[Scene image comparisons]
==========
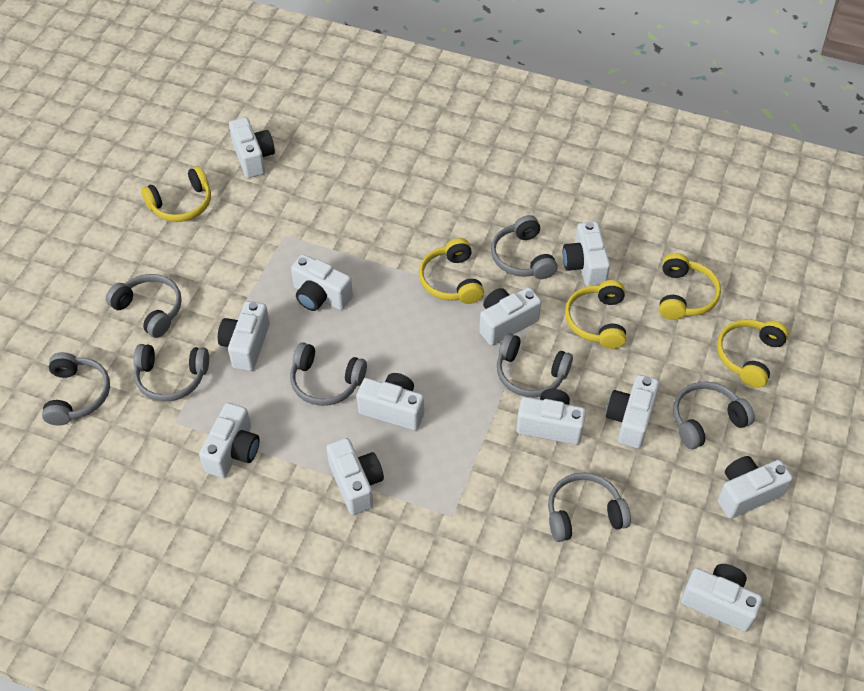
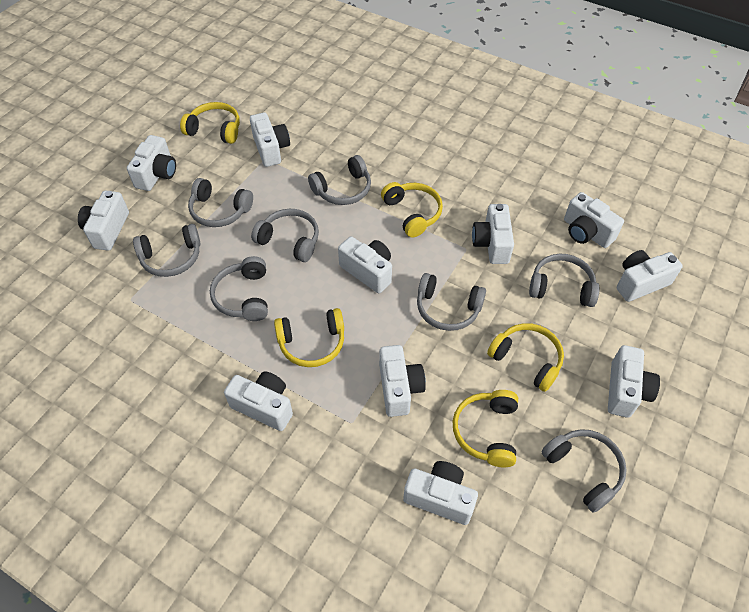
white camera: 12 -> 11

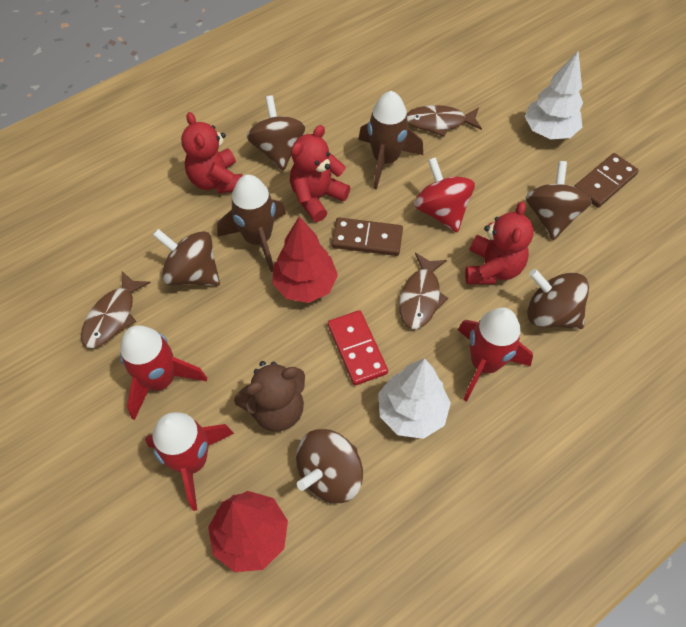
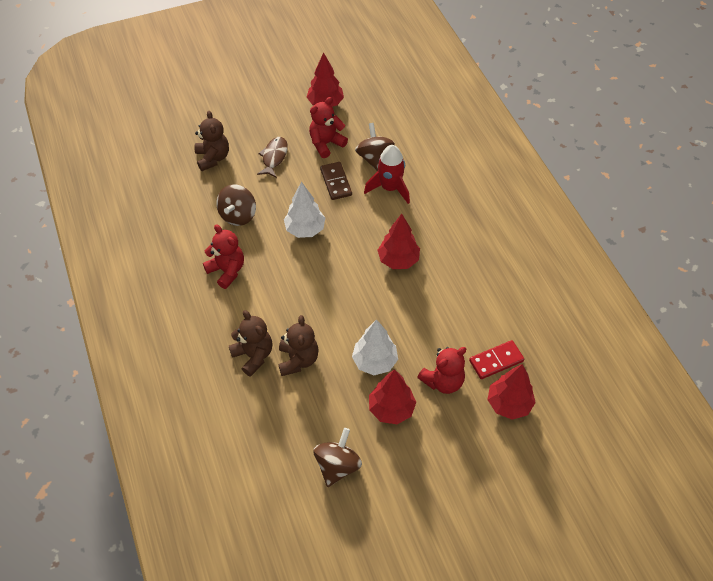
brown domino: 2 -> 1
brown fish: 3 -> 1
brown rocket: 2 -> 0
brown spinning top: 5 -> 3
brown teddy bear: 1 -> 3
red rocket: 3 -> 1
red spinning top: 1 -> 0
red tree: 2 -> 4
==========
■ **The task**
Apart from the pictures, which are to be omitted, every record must be transcribed exactly.

■ **Your response**
white camera: 12 -> 11

brown domino: 2 -> 1
brown fish: 3 -> 1
brown rocket: 2 -> 0
brown spinning top: 5 -> 3
brown teddy bear: 1 -> 3
red rocket: 3 -> 1
red spinning top: 1 -> 0
red tree: 2 -> 4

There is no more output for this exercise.